▶ **Directions**
Only one stretch of the records below is wanted: the lines from the one holding "none -> brown brick C8:D10 level 1" through the one holding "brown brick C13:D13". Return it exactly, both ends included.

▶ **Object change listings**
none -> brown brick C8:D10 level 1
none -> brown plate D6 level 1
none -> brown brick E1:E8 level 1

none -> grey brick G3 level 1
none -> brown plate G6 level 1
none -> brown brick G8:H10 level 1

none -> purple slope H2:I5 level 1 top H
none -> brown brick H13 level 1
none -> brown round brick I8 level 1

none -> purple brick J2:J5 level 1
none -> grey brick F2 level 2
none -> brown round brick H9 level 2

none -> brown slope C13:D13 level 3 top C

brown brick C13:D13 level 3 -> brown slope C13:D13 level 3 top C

--

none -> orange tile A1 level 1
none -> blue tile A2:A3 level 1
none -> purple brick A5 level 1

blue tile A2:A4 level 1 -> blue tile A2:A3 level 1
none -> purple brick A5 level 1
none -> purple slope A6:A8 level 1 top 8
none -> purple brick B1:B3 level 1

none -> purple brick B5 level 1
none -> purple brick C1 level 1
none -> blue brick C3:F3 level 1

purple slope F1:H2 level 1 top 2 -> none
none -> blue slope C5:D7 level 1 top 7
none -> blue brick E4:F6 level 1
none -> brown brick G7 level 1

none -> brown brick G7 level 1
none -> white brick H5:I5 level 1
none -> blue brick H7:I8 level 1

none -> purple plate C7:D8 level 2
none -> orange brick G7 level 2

---

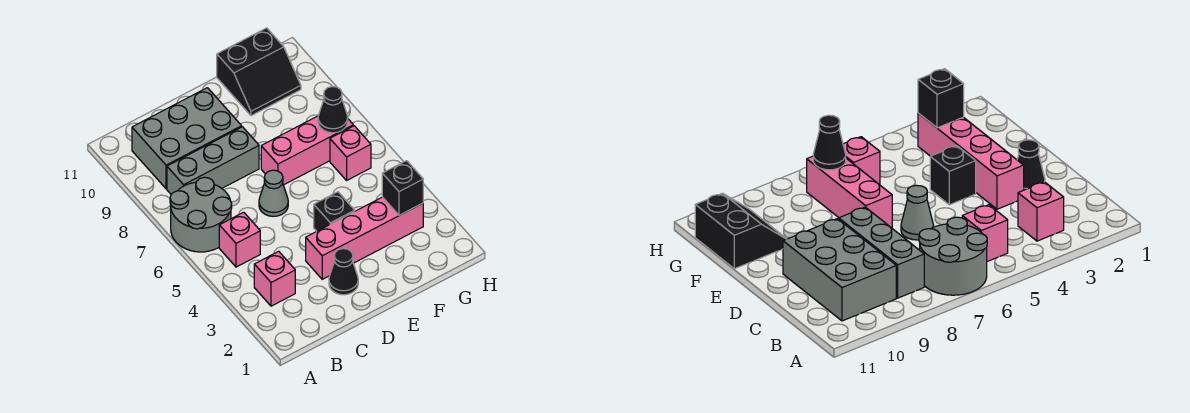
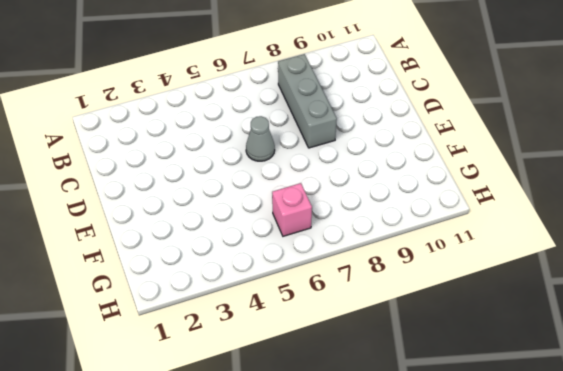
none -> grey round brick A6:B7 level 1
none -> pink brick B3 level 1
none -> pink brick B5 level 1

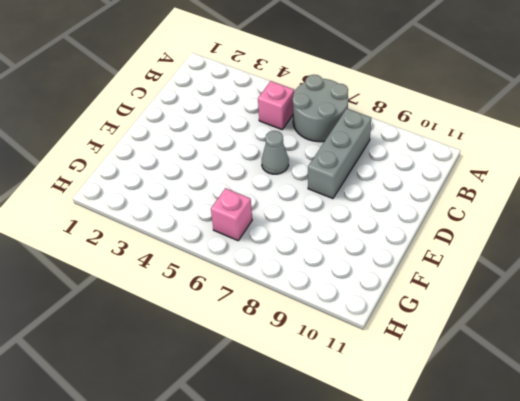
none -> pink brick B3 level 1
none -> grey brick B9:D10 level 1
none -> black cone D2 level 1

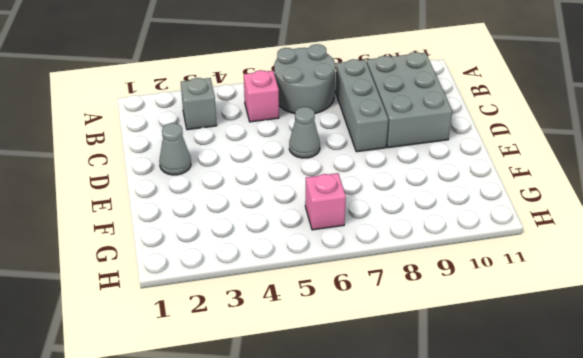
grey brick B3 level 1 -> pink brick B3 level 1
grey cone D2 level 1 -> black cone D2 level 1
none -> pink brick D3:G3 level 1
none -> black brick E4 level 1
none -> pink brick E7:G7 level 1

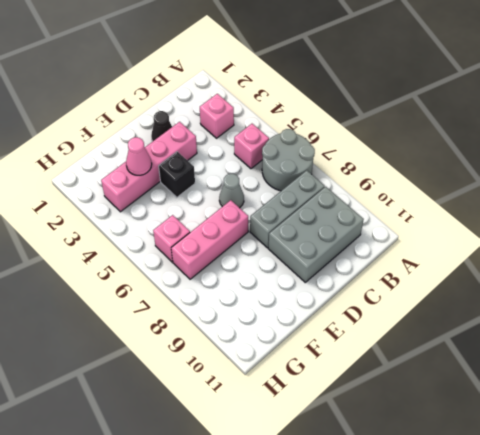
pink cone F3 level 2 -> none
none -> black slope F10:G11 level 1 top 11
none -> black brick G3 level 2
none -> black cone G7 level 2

▶ **Solution for this task**
none -> brown brick C8:D10 level 1
none -> brown plate D6 level 1
none -> brown brick E1:E8 level 1

none -> grey brick G3 level 1
none -> brown plate G6 level 1
none -> brown brick G8:H10 level 1

none -> purple slope H2:I5 level 1 top H
none -> brown brick H13 level 1
none -> brown round brick I8 level 1

none -> purple brick J2:J5 level 1
none -> grey brick F2 level 2
none -> brown round brick H9 level 2

none -> brown slope C13:D13 level 3 top C

brown brick C13:D13 level 3 -> brown slope C13:D13 level 3 top C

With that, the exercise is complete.